*What you are asked to do*:
The response must be the exact lines from the line holding "C105: none -> 1500uF (plus W4, minus +3V3)" through the end of the entries, with no pictures and nothing else.
────────
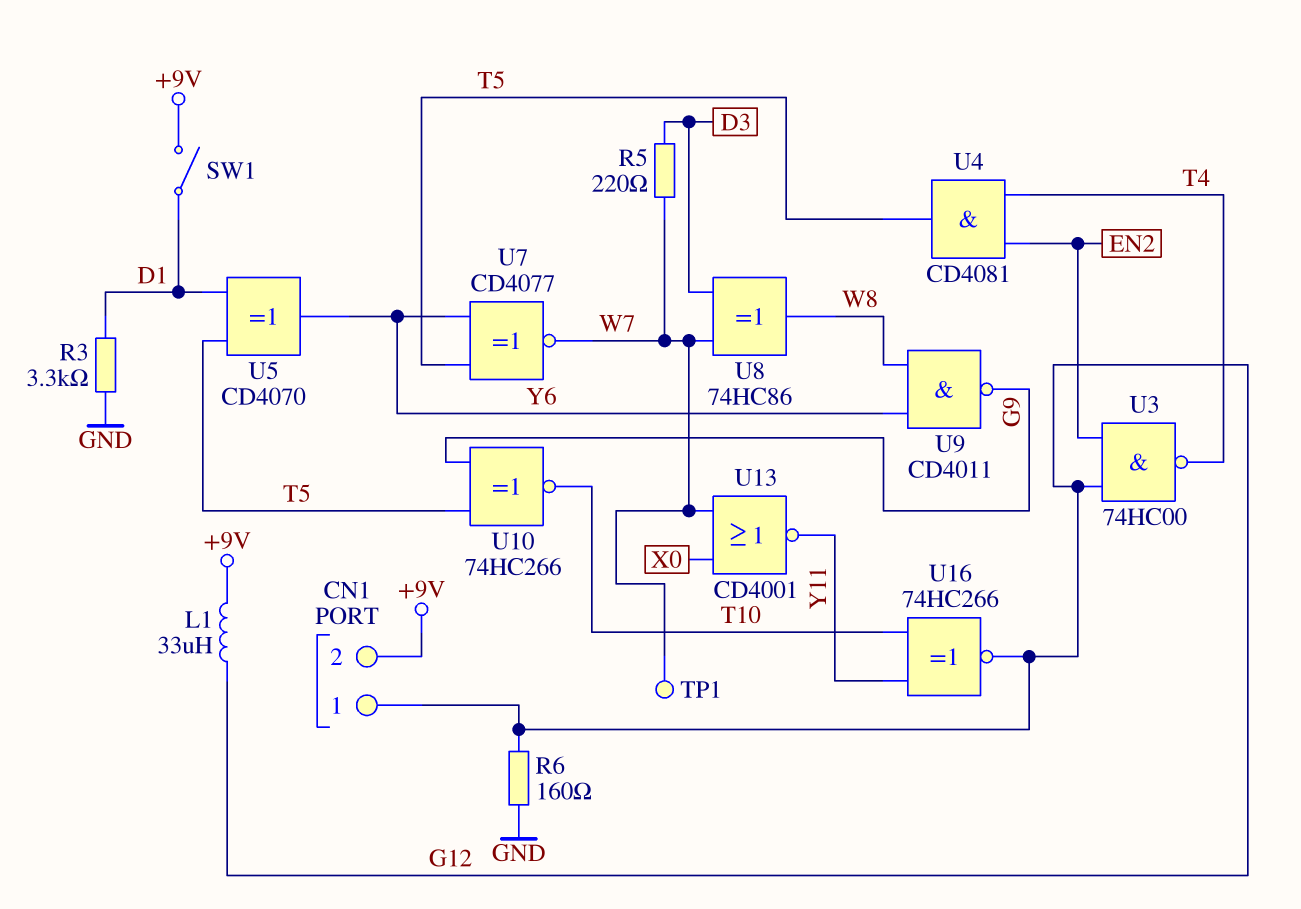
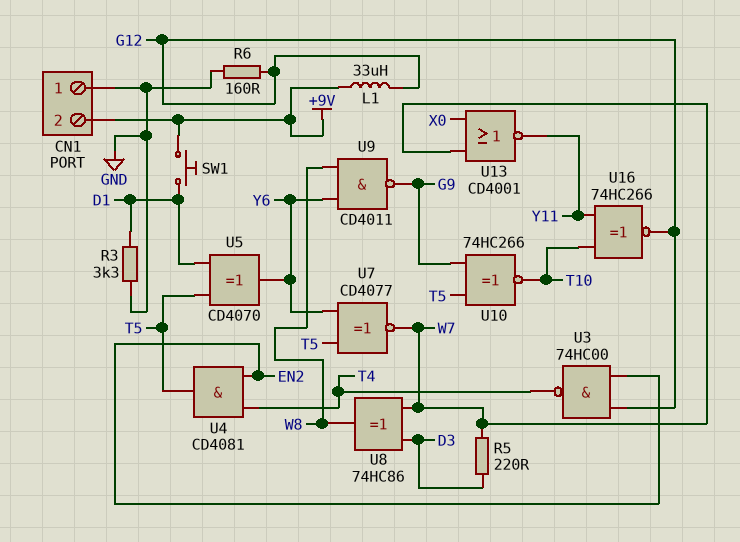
CN1 pin 1: G12 -> GND
SW1: switch (+9V, D1) -> button (+9V, D1)
TP1: test point (W7) -> none

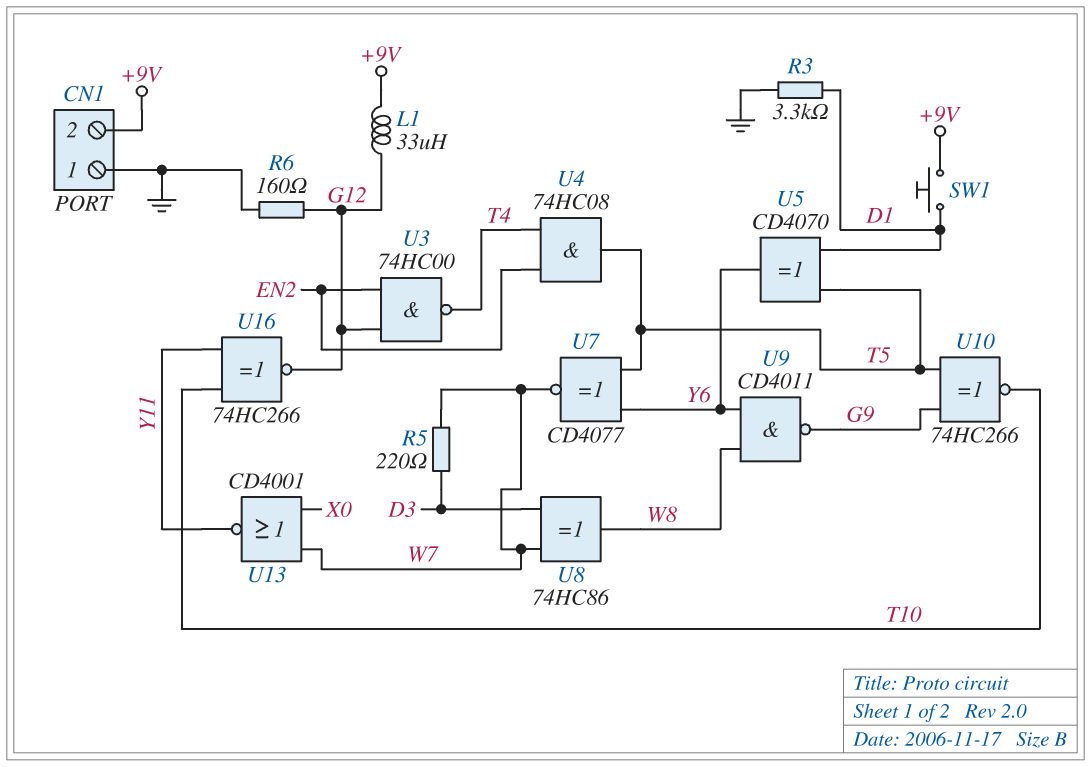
U4: AND CD4081 (in EN2, in T4, out T5) -> AND 74HC08 (in EN2, in T4, out T5)

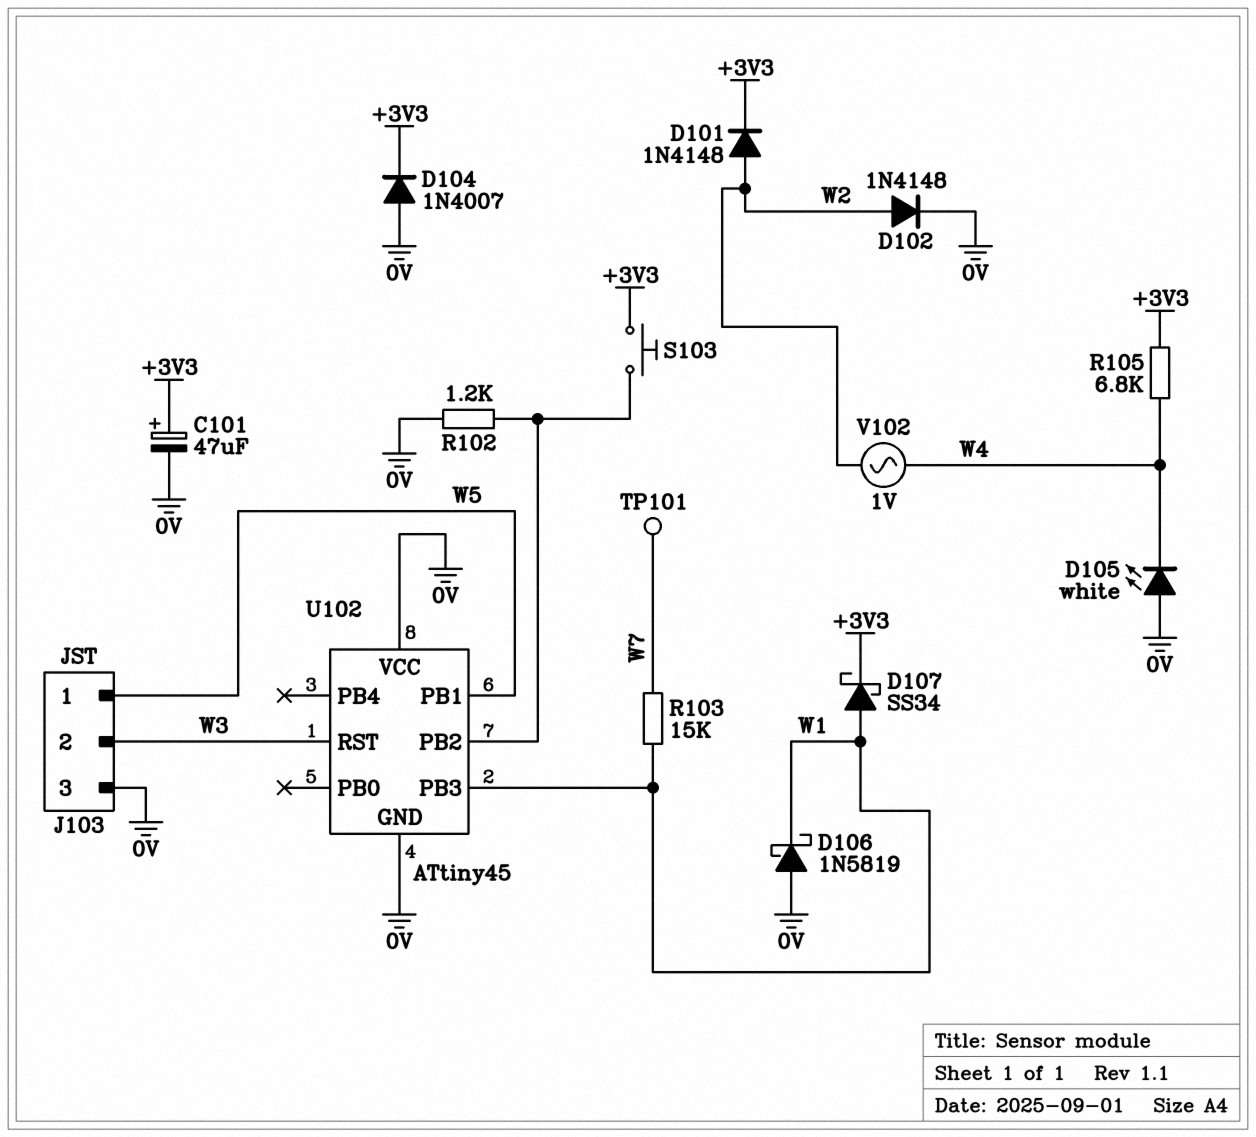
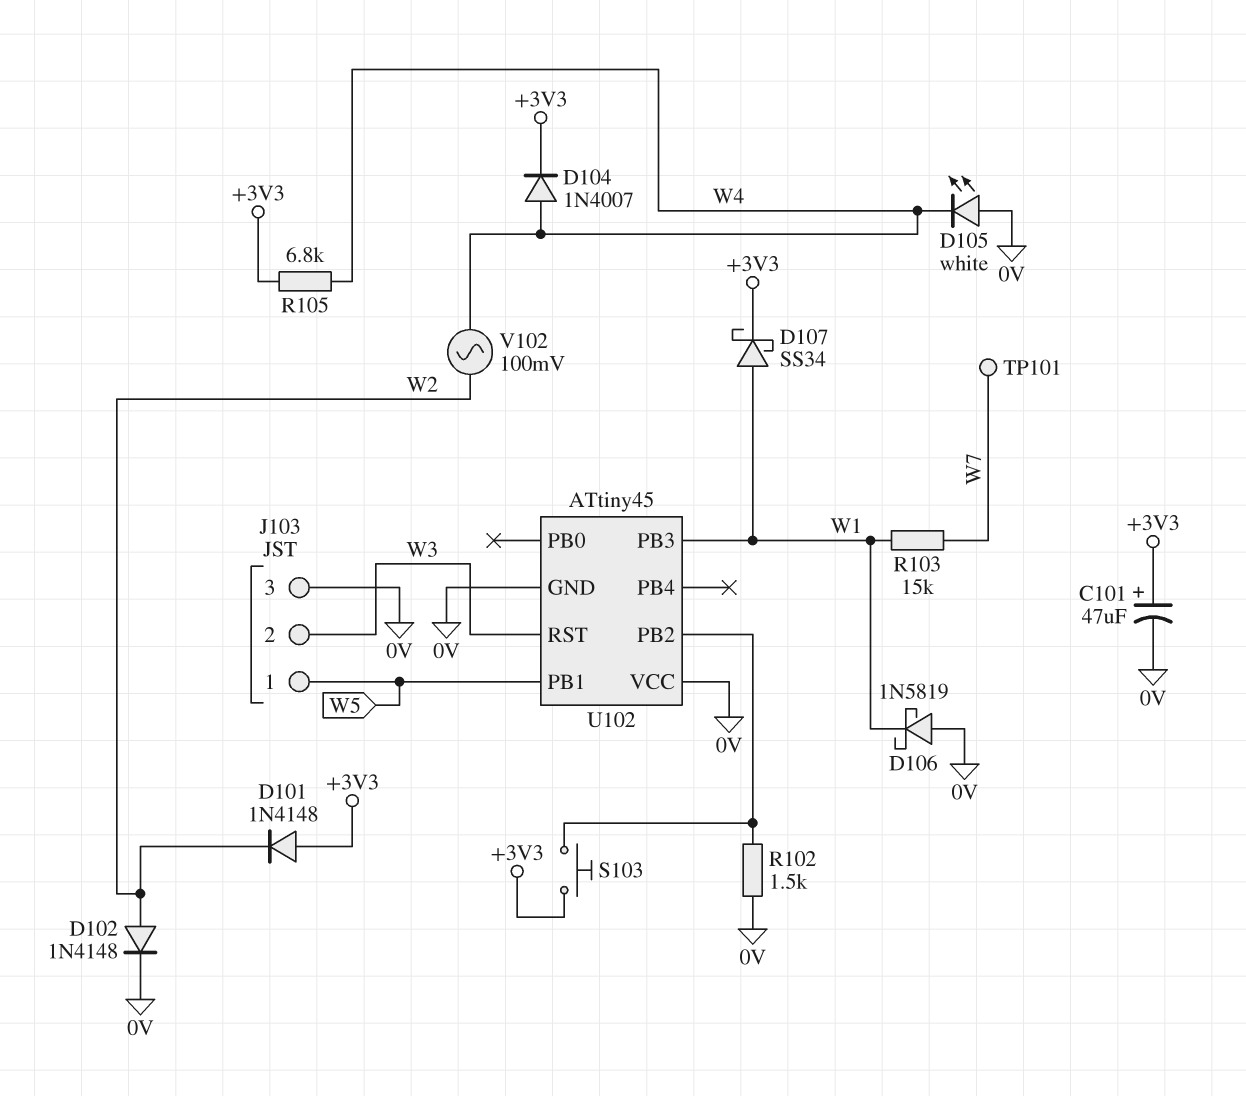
D101: diode 1N4148 (A W2, K +3V3) -> diode 1N4148 (A +3V3, K W2)
D104: diode 1N4007 (A 0V, K +3V3) -> diode 1N4007 (A W4, K +3V3)
R102: 1.2k (0V, U102/PB2) -> 1.5k (0V, U102/PB2)
V102: AC 1V (W2, W4) -> AC 100mV (W2, W4)

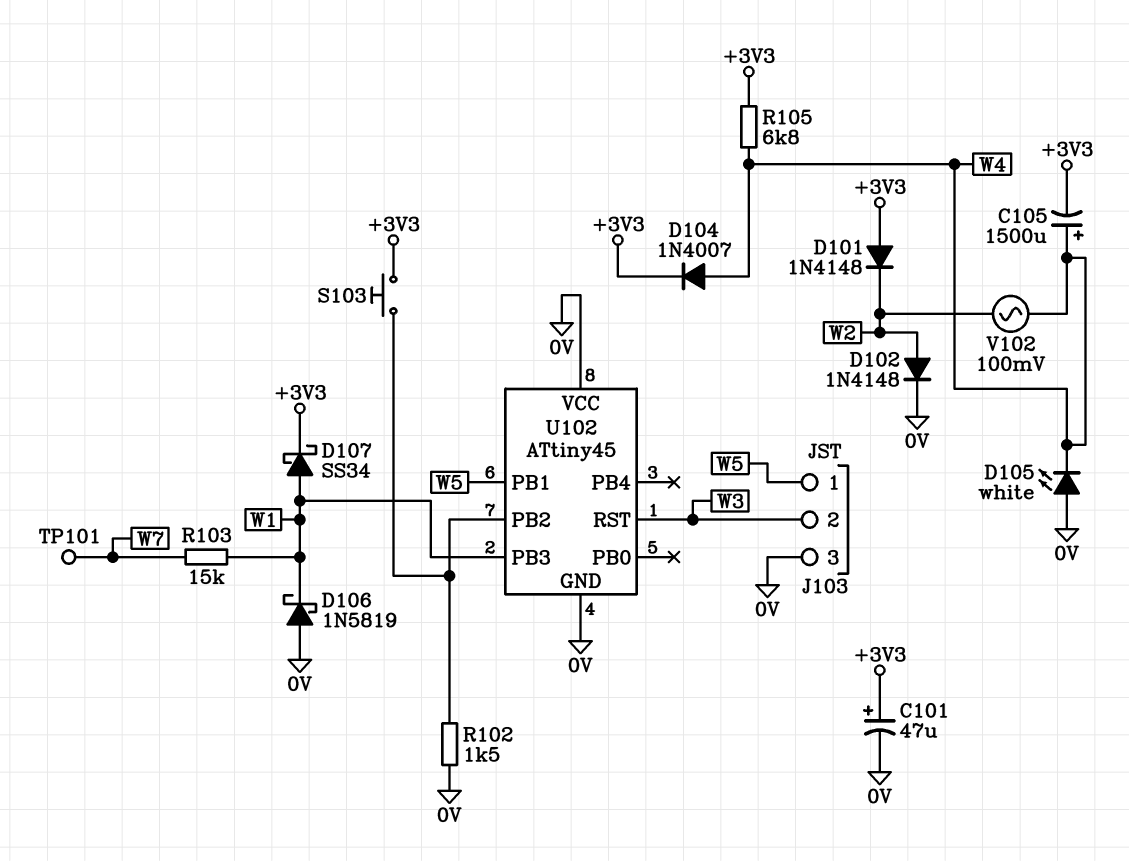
C105: none -> 1500uF (plus W4, minus +3V3)

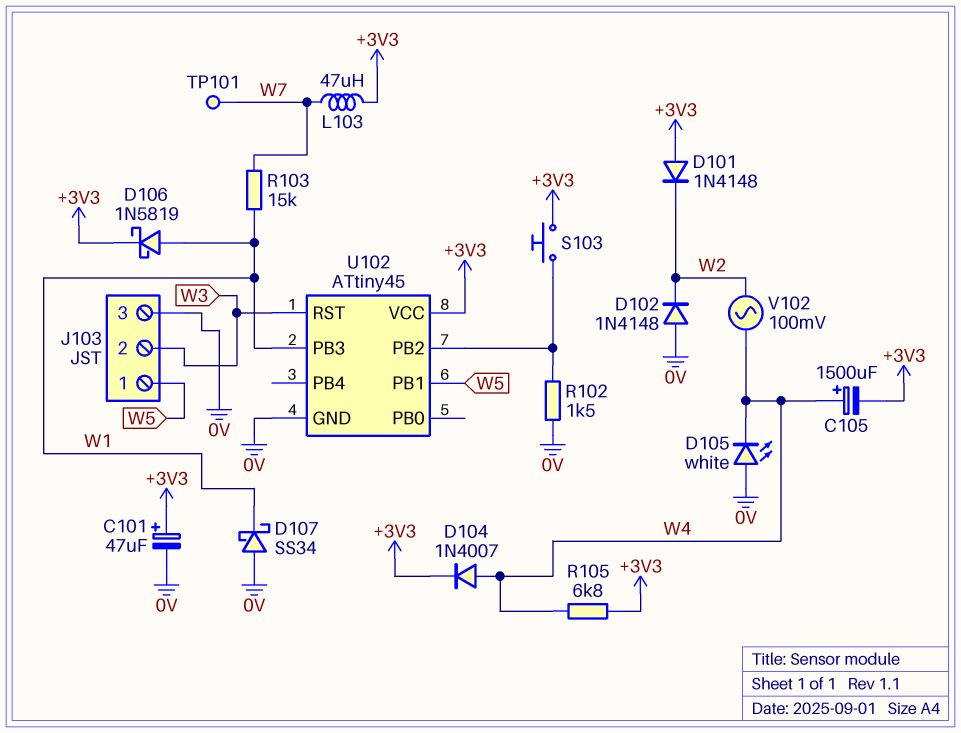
D102: diode 1N4148 (A W2, K 0V) -> diode 1N4148 (A 0V, K W2)
D106: schottky 1N5819 (A 0V, K W1) -> schottky 1N5819 (A W1, K +3V3)
D107: schottky SS34 (A W1, K +3V3) -> schottky SS34 (A 0V, K W1)
L103: none -> 47uH (+3V3, W7)
U102 pin VCC: 0V -> +3V3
────────
*Exercise response*:
C105: none -> 1500uF (plus W4, minus +3V3)

D102: diode 1N4148 (A W2, K 0V) -> diode 1N4148 (A 0V, K W2)
D106: schottky 1N5819 (A 0V, K W1) -> schottky 1N5819 (A W1, K +3V3)
D107: schottky SS34 (A W1, K +3V3) -> schottky SS34 (A 0V, K W1)
L103: none -> 47uH (+3V3, W7)
U102 pin VCC: 0V -> +3V3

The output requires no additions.